• **TASK TO CARRY OUT**
Return every line from the one with "R6: 1k (3V3, N_2) -> 1.5k (3V3, N_2)" through the one with "U2: TMP102 -> LM75A", inclusive, exactly as it appears below.
╭──
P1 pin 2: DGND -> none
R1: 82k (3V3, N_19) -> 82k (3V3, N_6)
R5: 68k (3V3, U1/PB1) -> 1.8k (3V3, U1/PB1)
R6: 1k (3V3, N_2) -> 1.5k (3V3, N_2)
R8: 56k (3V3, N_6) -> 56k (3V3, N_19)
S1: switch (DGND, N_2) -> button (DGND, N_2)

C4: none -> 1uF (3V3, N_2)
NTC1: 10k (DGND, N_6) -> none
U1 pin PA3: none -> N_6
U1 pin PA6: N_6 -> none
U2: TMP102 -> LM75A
╰──
╭──
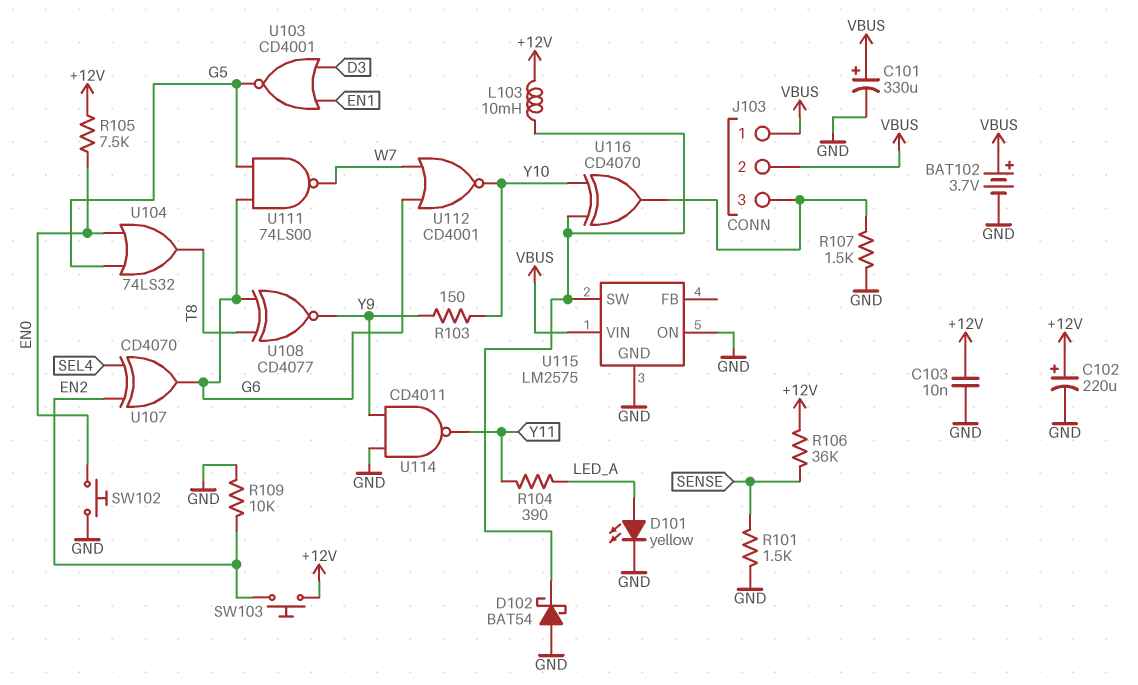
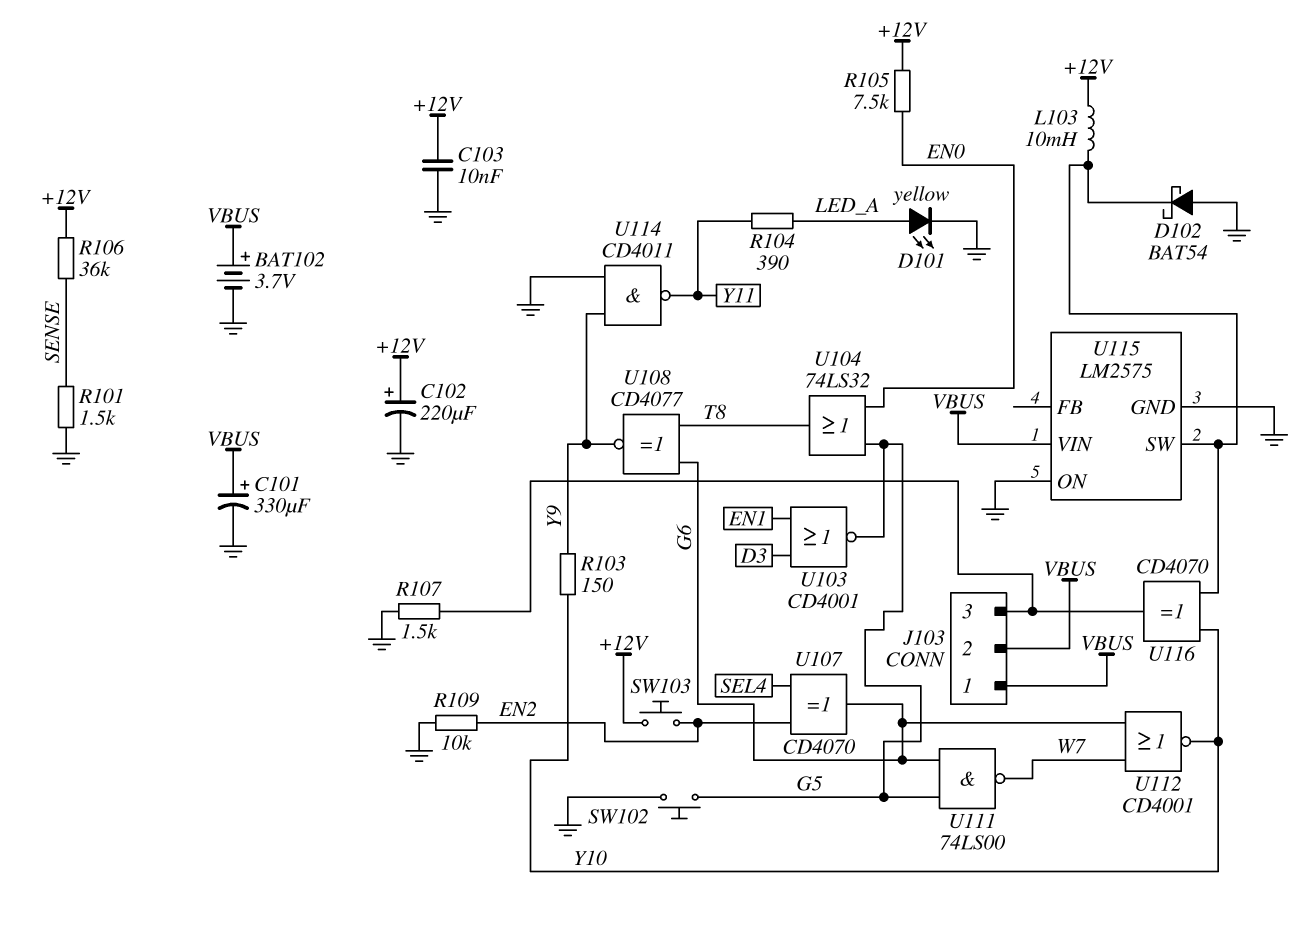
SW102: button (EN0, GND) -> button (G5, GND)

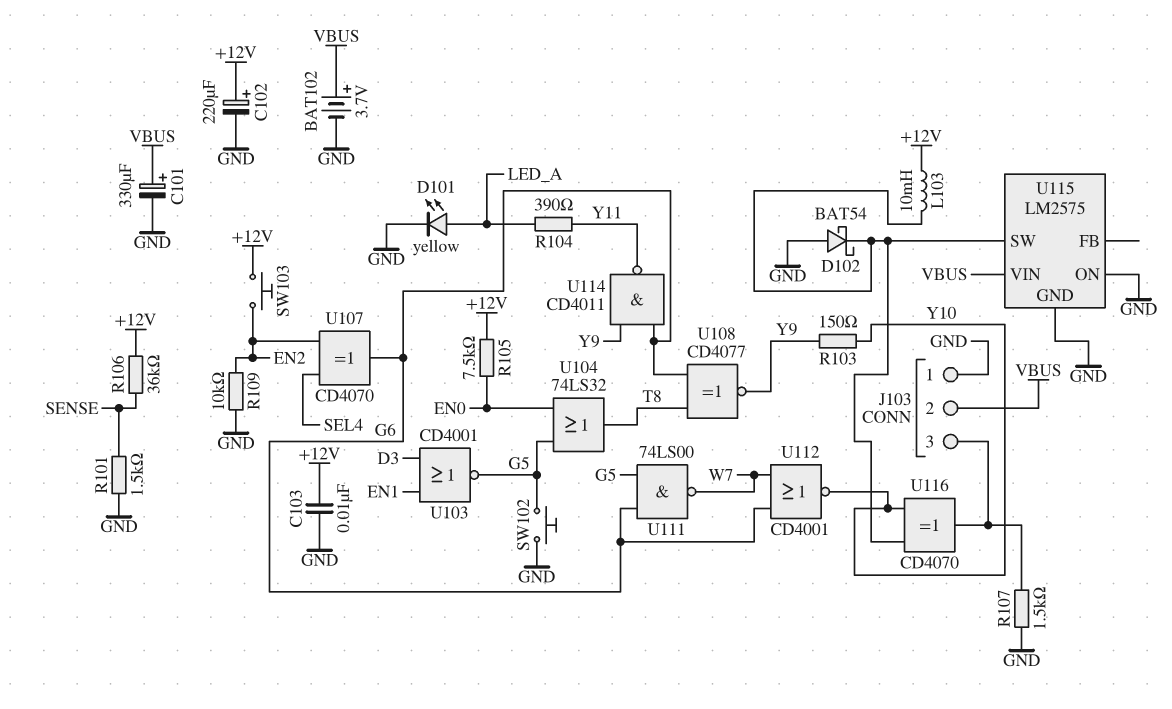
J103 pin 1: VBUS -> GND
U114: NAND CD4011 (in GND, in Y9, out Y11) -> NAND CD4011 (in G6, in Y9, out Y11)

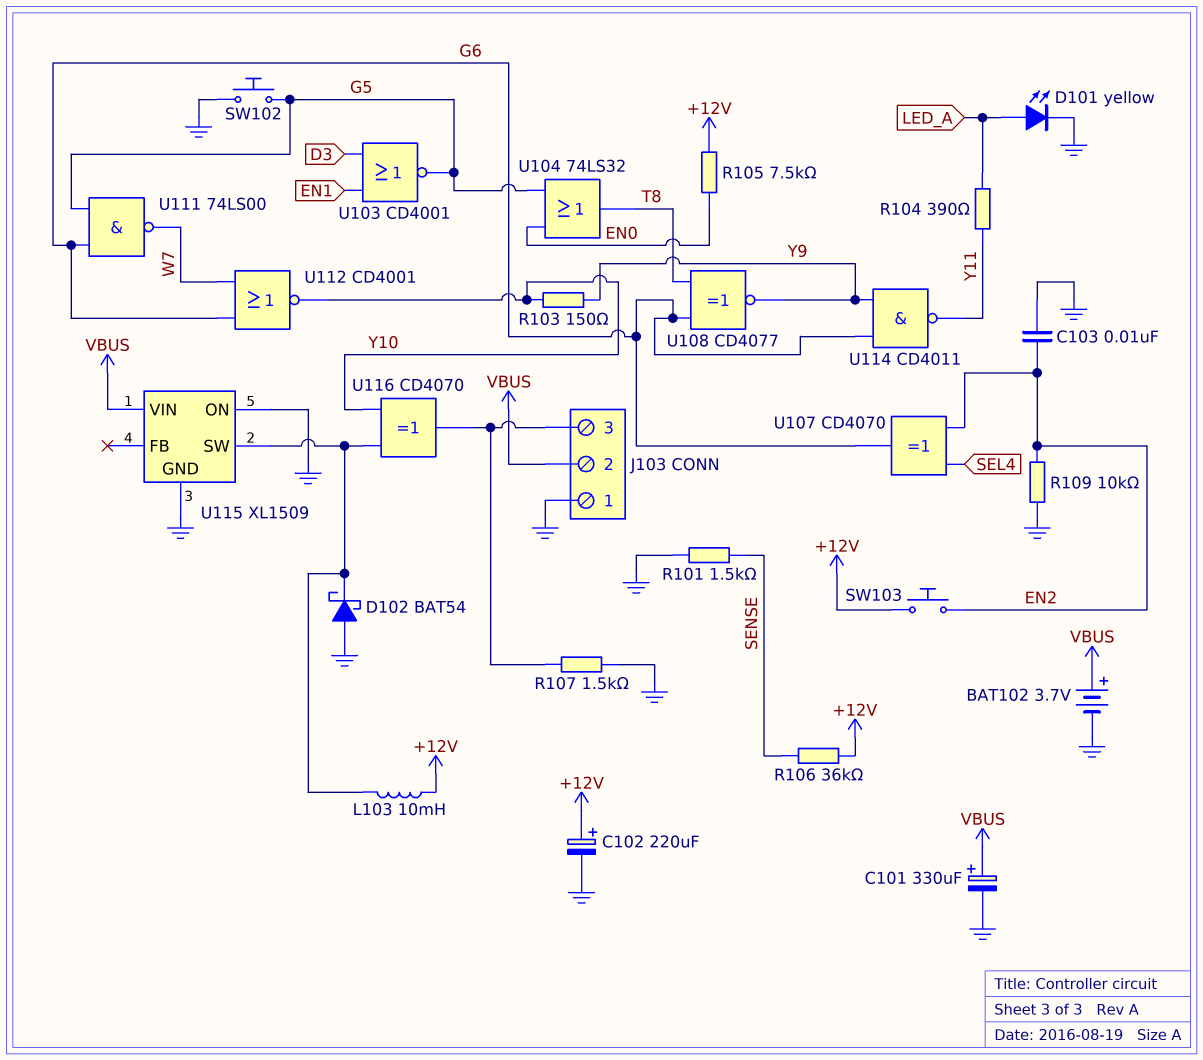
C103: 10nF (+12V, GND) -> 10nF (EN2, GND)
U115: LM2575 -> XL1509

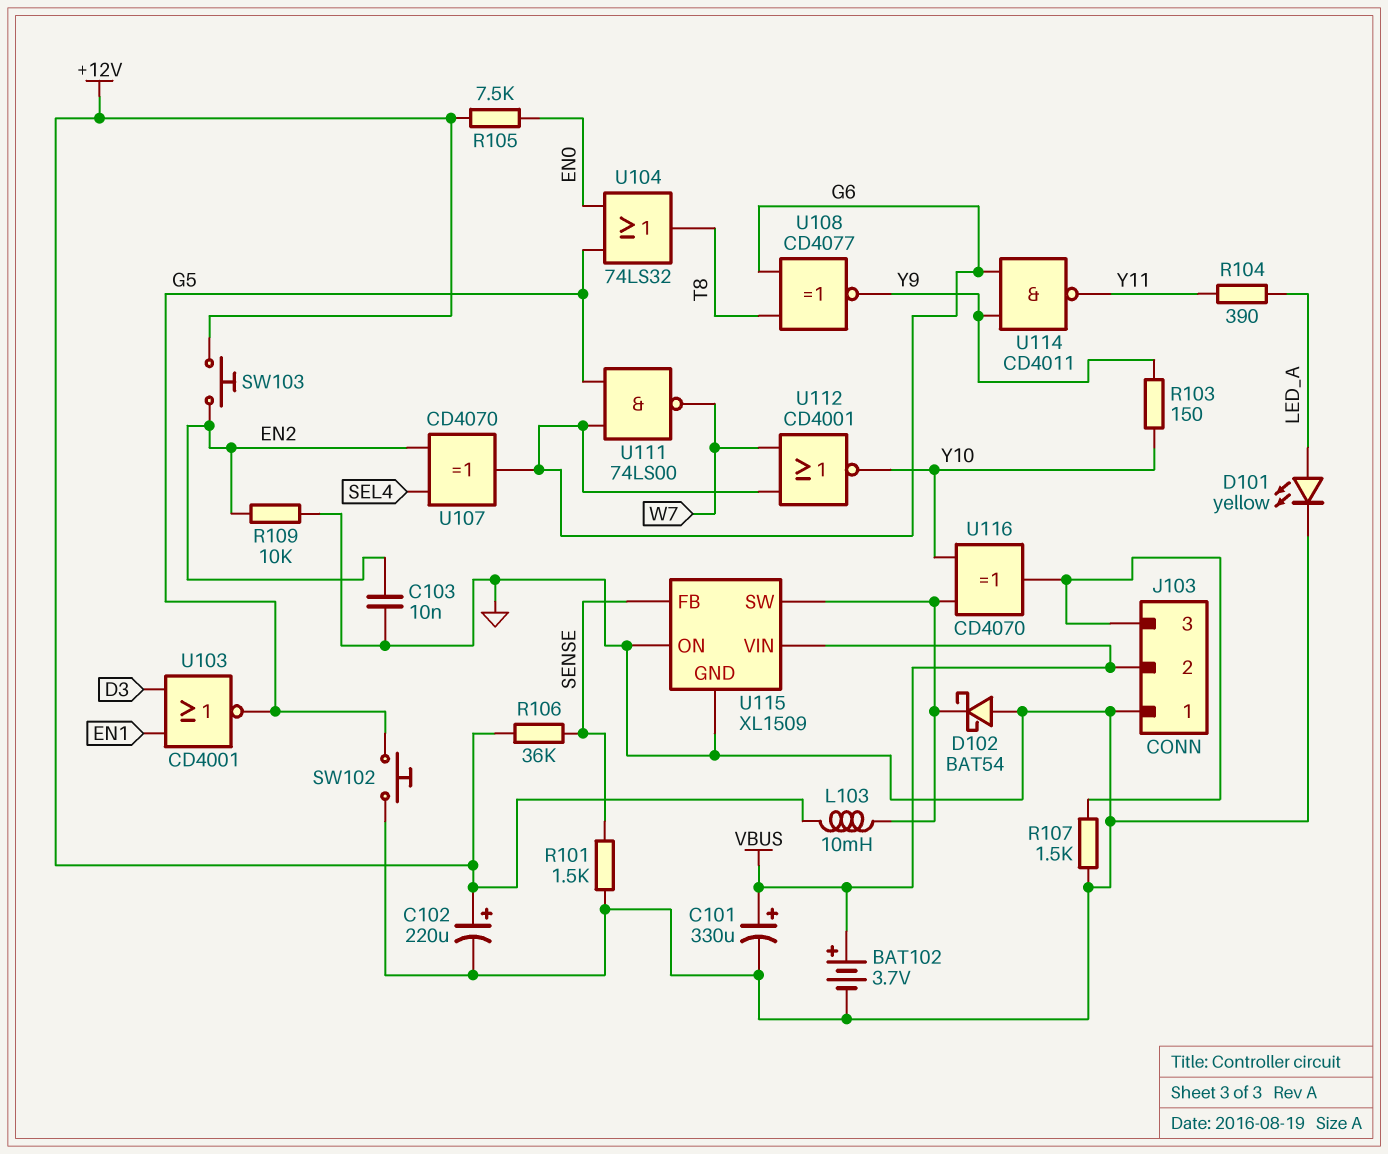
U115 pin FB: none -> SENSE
╰──
╭──
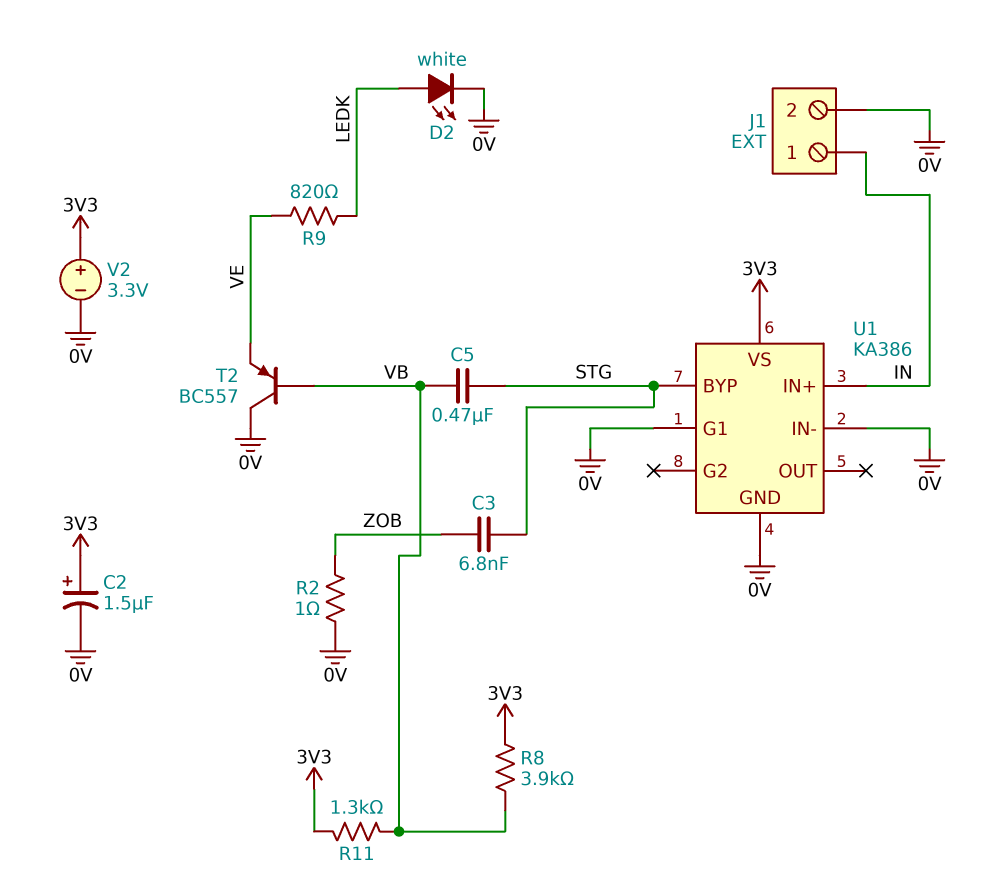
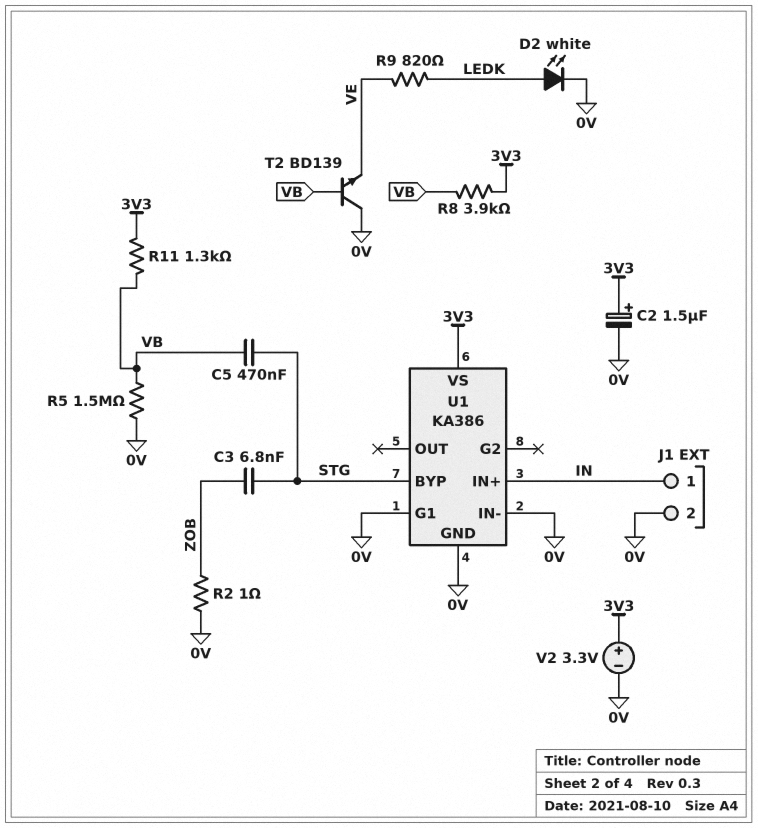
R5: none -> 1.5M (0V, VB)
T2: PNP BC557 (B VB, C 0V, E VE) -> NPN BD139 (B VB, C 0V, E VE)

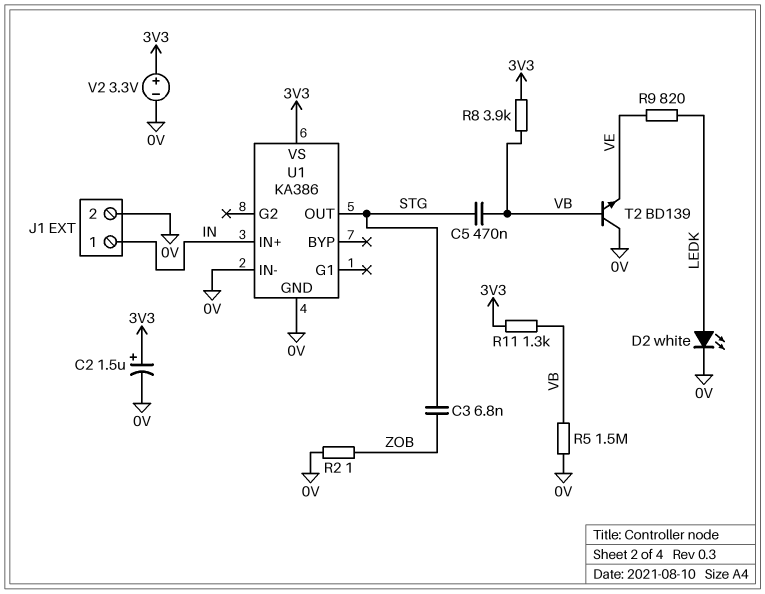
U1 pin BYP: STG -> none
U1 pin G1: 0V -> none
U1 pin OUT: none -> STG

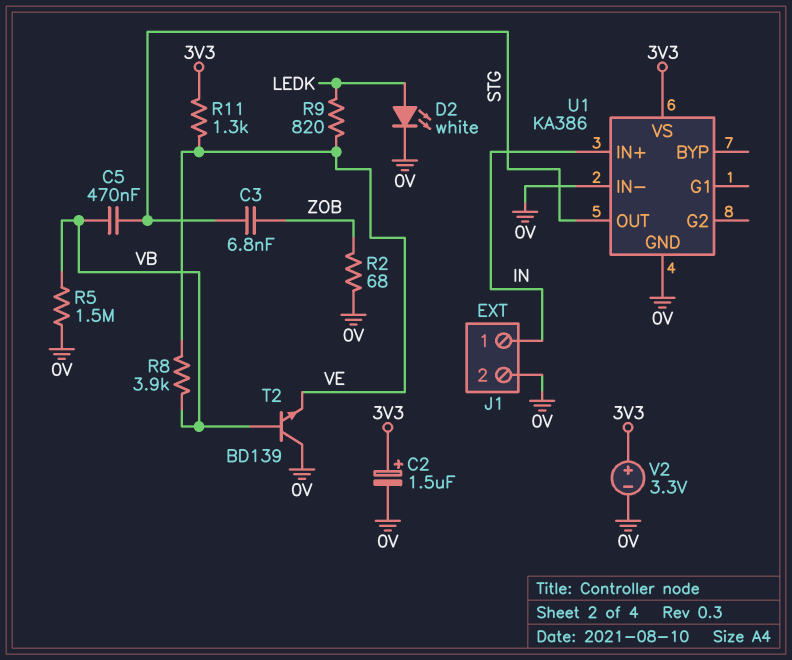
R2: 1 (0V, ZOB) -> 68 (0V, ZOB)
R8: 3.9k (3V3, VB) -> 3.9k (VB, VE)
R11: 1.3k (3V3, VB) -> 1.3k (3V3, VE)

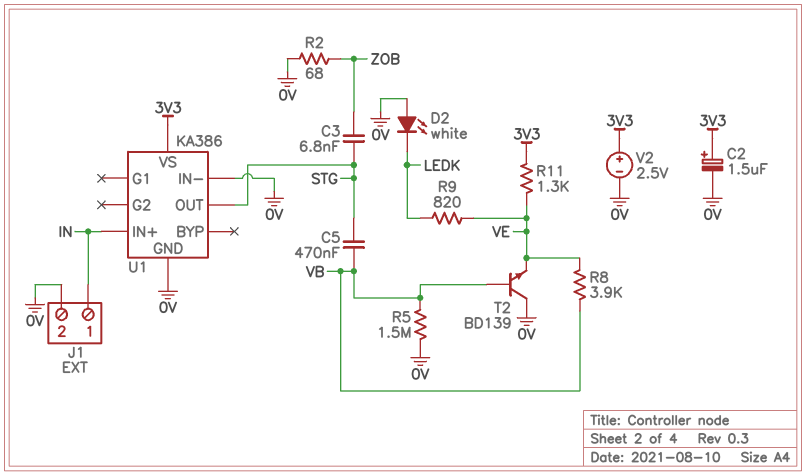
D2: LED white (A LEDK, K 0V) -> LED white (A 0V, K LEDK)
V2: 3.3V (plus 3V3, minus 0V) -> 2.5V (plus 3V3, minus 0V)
╰──
• **COMPLETED EXERCISE**
R6: 1k (3V3, N_2) -> 1.5k (3V3, N_2)
R8: 56k (3V3, N_6) -> 56k (3V3, N_19)
S1: switch (DGND, N_2) -> button (DGND, N_2)

C4: none -> 1uF (3V3, N_2)
NTC1: 10k (DGND, N_6) -> none
U1 pin PA3: none -> N_6
U1 pin PA6: N_6 -> none
U2: TMP102 -> LM75A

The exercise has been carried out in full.